:: What to produce ::
When you reach the line with "Script Log: [72,156,251,306]" in the data below, begin printing lines exactly, and stop once the line with "Monova Orders: [1045,728,1524,1049]" has been printed.

(Collected data entries)
______________________________

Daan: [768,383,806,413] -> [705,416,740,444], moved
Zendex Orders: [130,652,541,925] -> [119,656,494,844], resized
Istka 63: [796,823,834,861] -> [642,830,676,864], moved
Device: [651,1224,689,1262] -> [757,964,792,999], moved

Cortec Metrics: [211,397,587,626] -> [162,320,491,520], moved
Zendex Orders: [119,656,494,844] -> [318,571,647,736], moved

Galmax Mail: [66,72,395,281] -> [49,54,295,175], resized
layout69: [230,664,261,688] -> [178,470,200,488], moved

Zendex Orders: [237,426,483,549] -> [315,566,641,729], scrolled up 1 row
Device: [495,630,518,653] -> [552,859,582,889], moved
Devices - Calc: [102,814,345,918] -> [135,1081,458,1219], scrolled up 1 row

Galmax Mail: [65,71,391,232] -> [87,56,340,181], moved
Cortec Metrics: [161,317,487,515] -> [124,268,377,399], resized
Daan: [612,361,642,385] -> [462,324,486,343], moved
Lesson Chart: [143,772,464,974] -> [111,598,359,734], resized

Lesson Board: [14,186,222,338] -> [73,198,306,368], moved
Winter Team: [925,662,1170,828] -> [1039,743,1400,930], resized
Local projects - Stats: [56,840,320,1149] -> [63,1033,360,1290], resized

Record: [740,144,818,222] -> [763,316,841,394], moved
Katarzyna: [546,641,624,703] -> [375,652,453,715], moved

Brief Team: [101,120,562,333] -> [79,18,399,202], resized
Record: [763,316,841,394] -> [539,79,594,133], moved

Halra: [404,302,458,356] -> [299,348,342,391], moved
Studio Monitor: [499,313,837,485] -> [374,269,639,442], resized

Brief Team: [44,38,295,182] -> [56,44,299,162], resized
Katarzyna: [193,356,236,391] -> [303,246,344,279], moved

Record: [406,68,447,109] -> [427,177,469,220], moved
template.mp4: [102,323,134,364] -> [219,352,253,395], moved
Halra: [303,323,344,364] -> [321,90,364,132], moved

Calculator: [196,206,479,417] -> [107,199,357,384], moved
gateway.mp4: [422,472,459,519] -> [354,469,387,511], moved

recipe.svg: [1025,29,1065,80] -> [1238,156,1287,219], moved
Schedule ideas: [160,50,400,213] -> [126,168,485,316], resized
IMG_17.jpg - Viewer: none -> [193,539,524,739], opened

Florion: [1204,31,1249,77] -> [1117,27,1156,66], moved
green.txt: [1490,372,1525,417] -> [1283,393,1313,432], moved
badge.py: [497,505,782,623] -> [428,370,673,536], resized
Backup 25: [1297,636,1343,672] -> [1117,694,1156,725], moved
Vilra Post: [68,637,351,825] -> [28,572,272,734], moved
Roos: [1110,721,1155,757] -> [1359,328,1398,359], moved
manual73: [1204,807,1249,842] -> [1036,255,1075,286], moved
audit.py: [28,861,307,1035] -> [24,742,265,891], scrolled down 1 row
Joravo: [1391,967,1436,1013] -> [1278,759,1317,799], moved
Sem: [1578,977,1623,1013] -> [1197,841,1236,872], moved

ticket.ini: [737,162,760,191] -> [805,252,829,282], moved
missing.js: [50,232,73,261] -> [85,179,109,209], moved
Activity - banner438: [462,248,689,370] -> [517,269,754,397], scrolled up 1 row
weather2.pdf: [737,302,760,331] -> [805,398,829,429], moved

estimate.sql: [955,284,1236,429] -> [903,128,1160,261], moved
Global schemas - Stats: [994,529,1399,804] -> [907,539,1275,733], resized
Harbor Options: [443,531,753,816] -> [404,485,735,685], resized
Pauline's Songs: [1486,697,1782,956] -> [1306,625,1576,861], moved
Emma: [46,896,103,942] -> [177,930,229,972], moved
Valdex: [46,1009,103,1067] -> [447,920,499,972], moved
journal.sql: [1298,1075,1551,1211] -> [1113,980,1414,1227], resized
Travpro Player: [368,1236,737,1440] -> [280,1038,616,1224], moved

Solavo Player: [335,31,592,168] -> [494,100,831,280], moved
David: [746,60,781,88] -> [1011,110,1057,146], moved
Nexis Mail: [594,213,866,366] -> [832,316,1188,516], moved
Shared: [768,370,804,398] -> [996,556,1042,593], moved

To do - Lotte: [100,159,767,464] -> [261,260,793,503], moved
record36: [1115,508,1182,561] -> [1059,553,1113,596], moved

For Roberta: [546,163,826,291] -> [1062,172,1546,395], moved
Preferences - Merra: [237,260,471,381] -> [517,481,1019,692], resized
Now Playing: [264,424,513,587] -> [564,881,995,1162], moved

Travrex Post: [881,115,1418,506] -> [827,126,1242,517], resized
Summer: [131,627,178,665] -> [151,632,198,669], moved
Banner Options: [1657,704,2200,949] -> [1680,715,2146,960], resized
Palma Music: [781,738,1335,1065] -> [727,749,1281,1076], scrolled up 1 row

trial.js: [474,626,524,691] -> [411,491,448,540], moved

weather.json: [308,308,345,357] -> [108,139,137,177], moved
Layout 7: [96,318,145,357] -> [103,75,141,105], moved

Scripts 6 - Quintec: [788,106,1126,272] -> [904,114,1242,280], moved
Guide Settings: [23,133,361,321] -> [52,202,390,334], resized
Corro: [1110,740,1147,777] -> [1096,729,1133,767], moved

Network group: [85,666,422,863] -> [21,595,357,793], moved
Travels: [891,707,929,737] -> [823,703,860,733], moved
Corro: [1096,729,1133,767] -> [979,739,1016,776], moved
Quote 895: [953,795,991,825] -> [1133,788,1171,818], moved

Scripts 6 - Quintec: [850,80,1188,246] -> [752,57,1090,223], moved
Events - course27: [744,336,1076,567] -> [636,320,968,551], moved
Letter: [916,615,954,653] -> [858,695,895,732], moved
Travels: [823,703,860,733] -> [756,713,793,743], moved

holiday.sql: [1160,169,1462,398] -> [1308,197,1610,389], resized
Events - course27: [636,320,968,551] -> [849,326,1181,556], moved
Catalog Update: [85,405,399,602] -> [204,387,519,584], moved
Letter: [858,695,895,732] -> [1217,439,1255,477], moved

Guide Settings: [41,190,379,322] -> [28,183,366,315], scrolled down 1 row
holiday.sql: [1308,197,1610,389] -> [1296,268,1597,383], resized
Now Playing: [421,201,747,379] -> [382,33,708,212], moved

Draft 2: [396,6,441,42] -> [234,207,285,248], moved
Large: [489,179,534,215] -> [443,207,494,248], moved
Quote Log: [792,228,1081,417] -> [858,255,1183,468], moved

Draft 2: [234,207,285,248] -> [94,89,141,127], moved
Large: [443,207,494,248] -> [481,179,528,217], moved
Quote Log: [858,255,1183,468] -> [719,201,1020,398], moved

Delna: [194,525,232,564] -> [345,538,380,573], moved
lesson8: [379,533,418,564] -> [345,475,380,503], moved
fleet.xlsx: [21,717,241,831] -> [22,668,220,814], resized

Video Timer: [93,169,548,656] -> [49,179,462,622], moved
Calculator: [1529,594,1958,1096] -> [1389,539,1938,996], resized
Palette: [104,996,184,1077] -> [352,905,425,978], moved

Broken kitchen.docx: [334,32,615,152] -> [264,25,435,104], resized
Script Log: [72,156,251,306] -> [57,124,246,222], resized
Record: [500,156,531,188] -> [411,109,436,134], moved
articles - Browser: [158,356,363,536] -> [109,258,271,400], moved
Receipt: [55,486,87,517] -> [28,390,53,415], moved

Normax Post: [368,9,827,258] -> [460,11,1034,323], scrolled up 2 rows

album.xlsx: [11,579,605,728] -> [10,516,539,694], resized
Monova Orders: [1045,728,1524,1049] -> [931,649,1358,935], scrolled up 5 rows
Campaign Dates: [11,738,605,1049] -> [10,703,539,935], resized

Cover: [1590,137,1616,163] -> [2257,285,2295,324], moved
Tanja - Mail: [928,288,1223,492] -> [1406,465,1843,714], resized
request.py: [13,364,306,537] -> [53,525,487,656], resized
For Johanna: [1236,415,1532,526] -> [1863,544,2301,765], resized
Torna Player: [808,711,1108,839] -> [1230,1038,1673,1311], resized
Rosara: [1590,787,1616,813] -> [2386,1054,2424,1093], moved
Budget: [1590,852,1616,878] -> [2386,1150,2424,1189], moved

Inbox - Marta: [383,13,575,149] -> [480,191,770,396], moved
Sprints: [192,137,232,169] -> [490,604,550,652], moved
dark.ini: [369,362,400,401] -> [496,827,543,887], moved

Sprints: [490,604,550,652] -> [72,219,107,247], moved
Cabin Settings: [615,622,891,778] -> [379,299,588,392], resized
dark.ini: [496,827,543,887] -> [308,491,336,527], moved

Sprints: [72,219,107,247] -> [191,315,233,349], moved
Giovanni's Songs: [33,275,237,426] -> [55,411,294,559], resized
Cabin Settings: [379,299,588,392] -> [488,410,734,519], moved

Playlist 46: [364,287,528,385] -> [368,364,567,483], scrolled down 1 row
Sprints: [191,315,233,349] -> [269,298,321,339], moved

______________________________

:: Response to this exercise ::
Script Log: [72,156,251,306] -> [57,124,246,222], resized
Record: [500,156,531,188] -> [411,109,436,134], moved
articles - Browser: [158,356,363,536] -> [109,258,271,400], moved
Receipt: [55,486,87,517] -> [28,390,53,415], moved

Normax Post: [368,9,827,258] -> [460,11,1034,323], scrolled up 2 rows

album.xlsx: [11,579,605,728] -> [10,516,539,694], resized
Monova Orders: [1045,728,1524,1049] -> [931,649,1358,935], scrolled up 5 rows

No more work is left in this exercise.